[[ MATERIAL FOR THIS EXERCISE, beginning ]]

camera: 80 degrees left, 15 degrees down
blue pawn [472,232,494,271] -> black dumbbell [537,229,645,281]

[[ MATERIAL FOR THIS EXERCISE, end ]]
[[ MATERIAL FOR THIS EXERCISE, beginning ]]

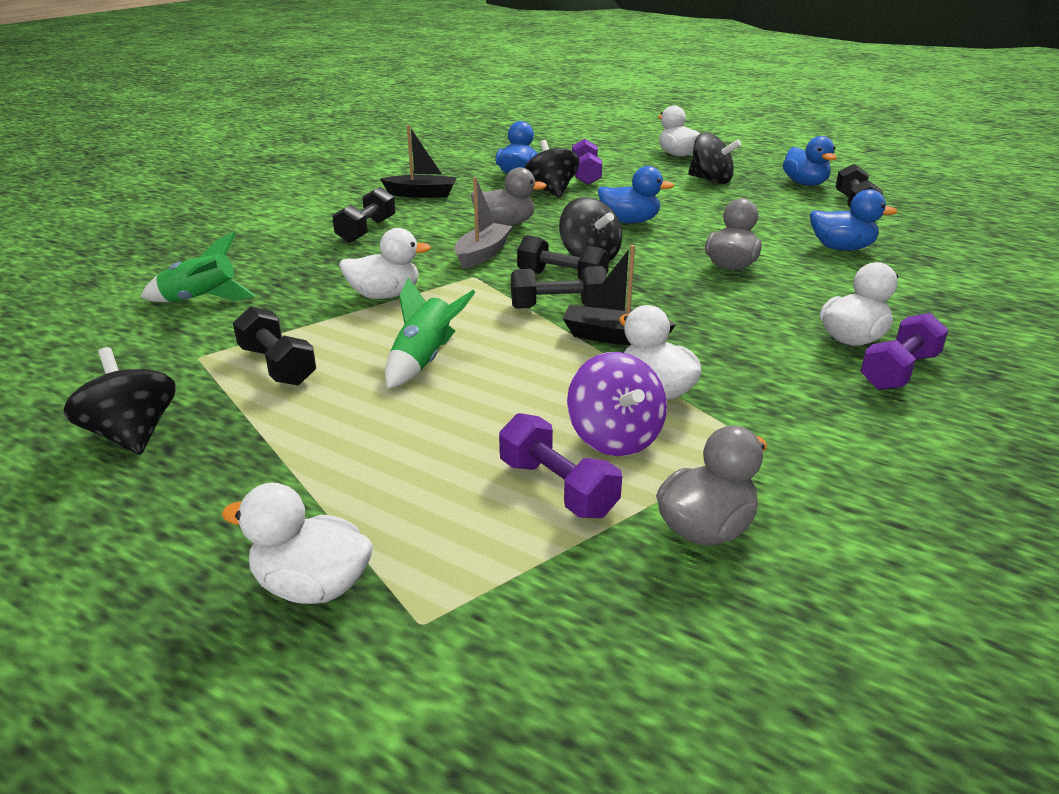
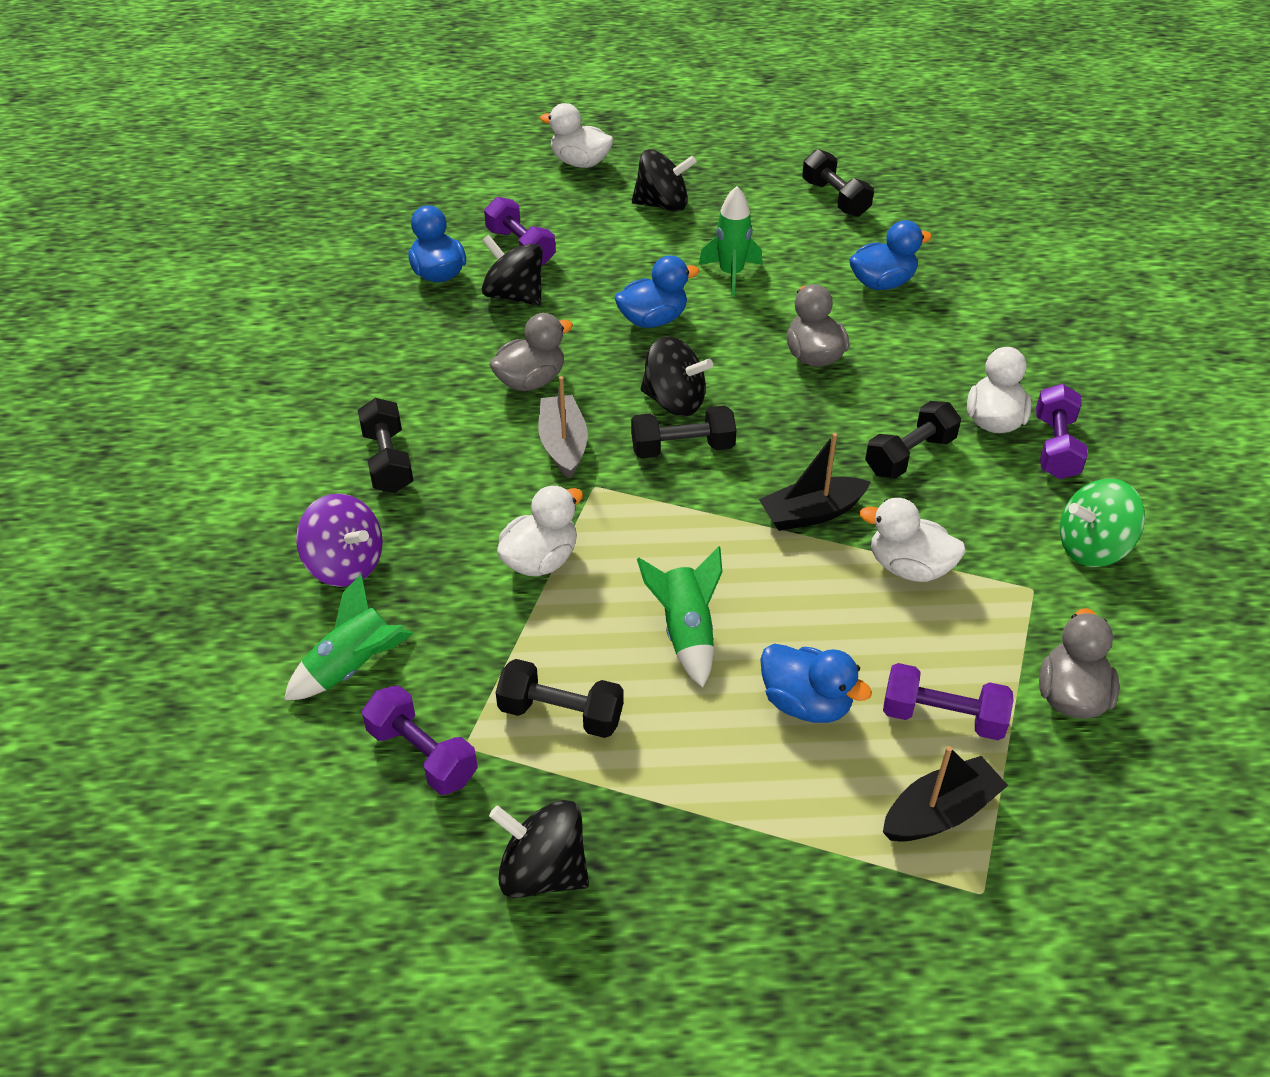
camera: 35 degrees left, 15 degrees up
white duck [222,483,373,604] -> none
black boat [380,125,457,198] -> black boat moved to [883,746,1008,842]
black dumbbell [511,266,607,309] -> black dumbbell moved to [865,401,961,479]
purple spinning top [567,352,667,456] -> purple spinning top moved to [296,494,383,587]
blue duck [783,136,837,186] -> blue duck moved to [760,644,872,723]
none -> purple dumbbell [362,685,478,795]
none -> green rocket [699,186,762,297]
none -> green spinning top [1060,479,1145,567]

[[ MATERIAL FOR THIS EXERCISE, end ]]
[[ MATERIAL FOR THIS EXERCISE, beginning ]]

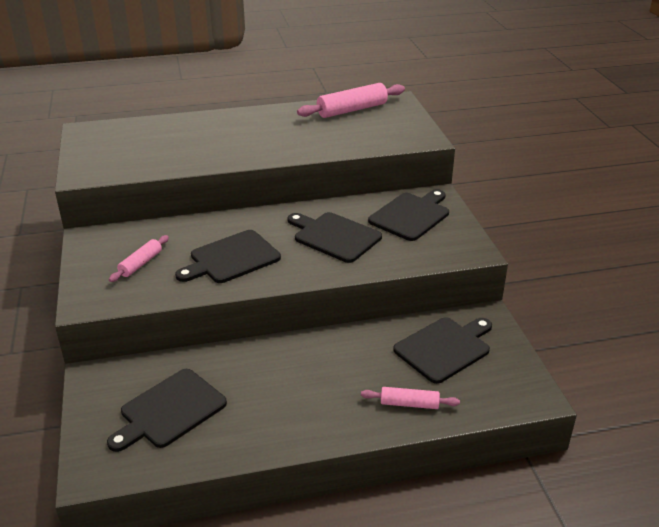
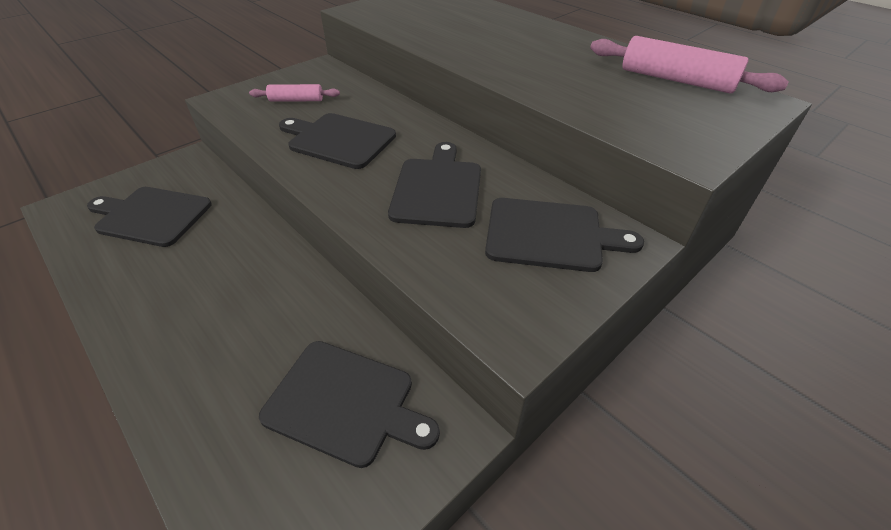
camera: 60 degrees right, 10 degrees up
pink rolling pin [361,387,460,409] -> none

[[ MATERIAL FOR THIS EXERCISE, end ]]

> **WHAT IS REQUIRED**
Which lines above include the word "duck"? Return each one.

> **WRITTEN RESPONSE**
white duck [222,483,373,604] -> none
blue duck [783,136,837,186] -> blue duck moved to [760,644,872,723]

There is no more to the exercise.